Content starts
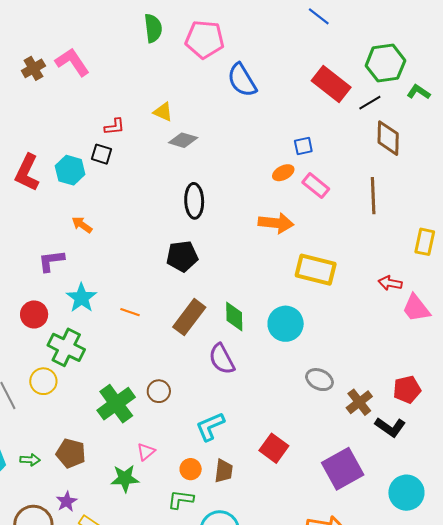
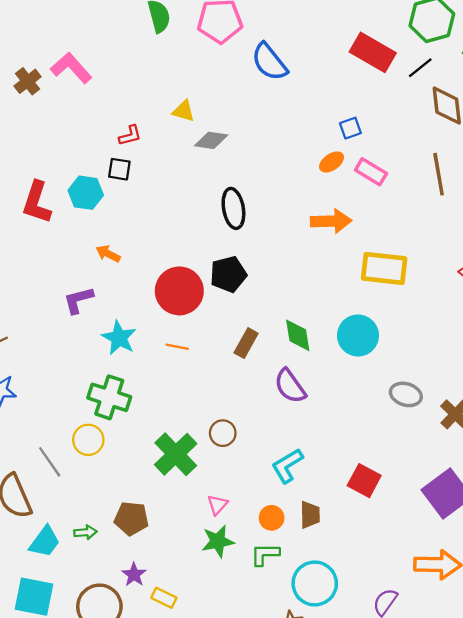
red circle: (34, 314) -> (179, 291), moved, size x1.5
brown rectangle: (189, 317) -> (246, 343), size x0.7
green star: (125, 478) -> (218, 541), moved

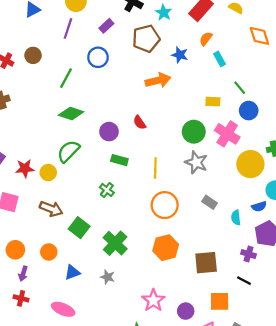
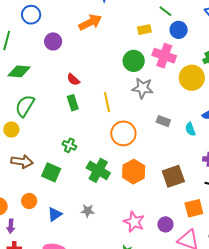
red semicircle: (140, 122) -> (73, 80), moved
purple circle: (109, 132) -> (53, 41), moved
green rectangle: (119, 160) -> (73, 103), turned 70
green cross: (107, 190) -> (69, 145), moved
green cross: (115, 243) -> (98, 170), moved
Content ends
Content starts
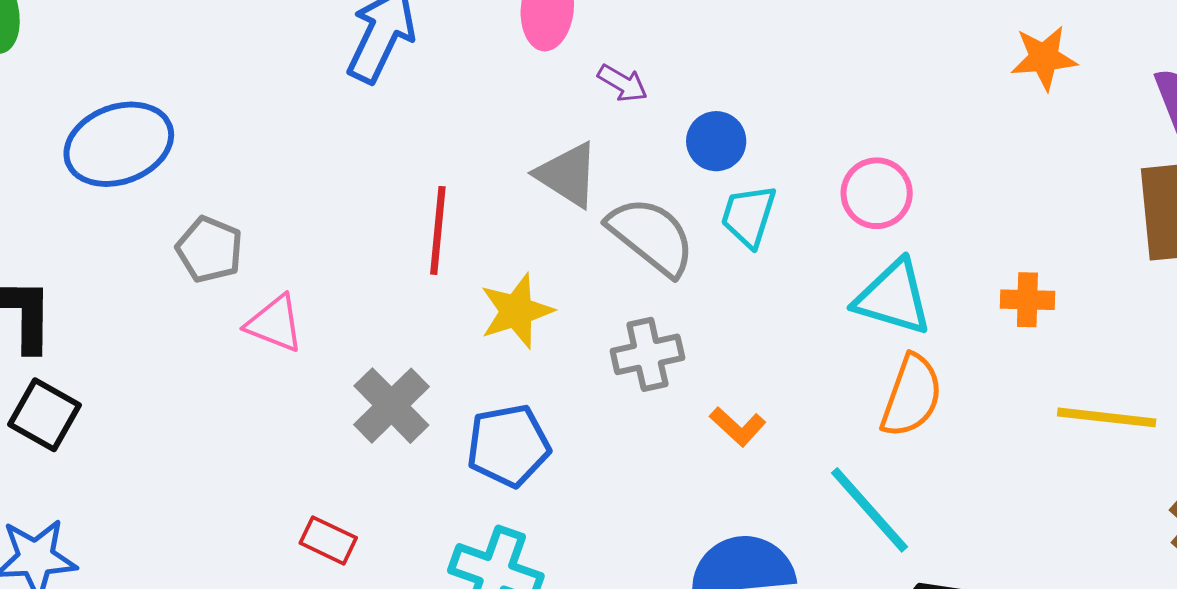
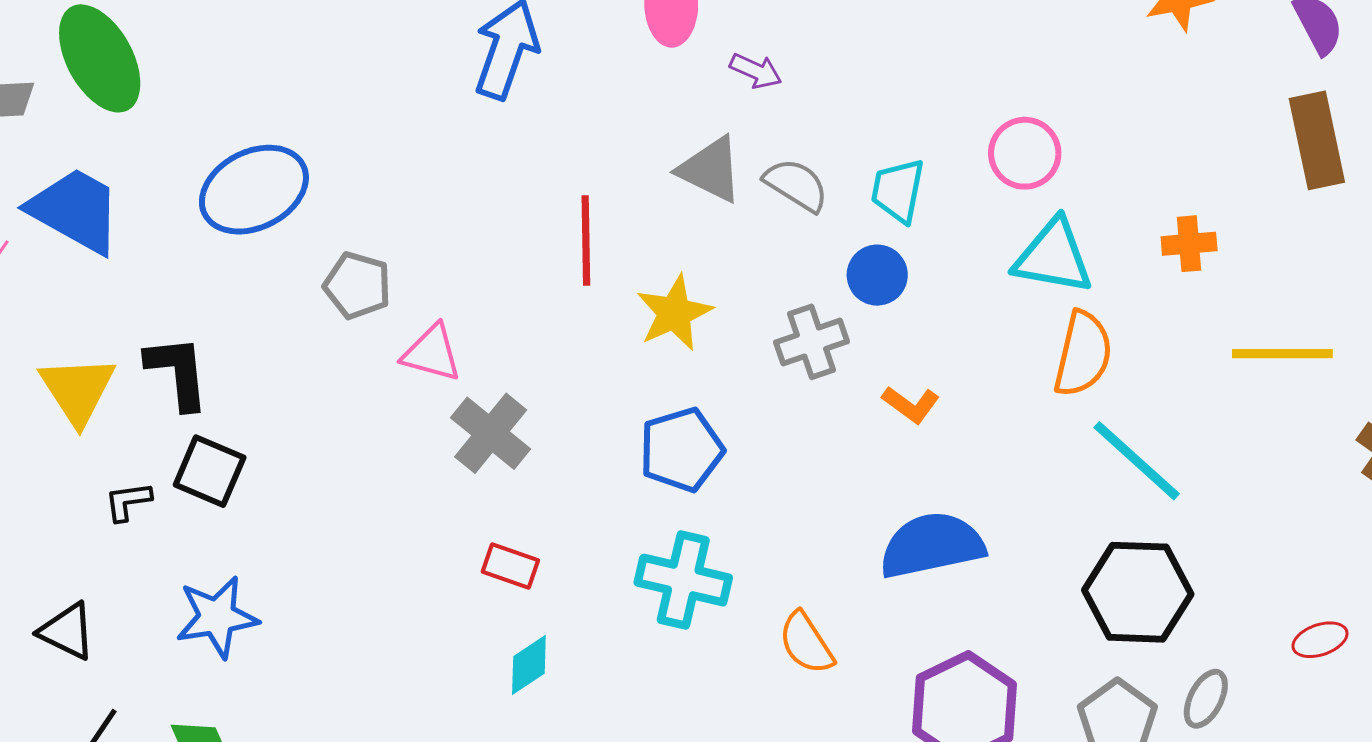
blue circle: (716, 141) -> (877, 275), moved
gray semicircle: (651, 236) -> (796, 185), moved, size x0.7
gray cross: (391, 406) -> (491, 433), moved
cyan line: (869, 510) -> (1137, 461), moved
Content ends
Content starts
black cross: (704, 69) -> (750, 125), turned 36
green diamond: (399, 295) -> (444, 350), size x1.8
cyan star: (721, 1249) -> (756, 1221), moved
Content ends
What is needed is an exact copy of the lines above, from the one containing "blue circle: (716, 141) -> (877, 275), moved" through the one containing "cyan line: (869, 510) -> (1137, 461), moved", with nothing added.

**Answer space:**
blue circle: (716, 141) -> (877, 275), moved
gray semicircle: (651, 236) -> (796, 185), moved, size x0.7
gray cross: (391, 406) -> (491, 433), moved
cyan line: (869, 510) -> (1137, 461), moved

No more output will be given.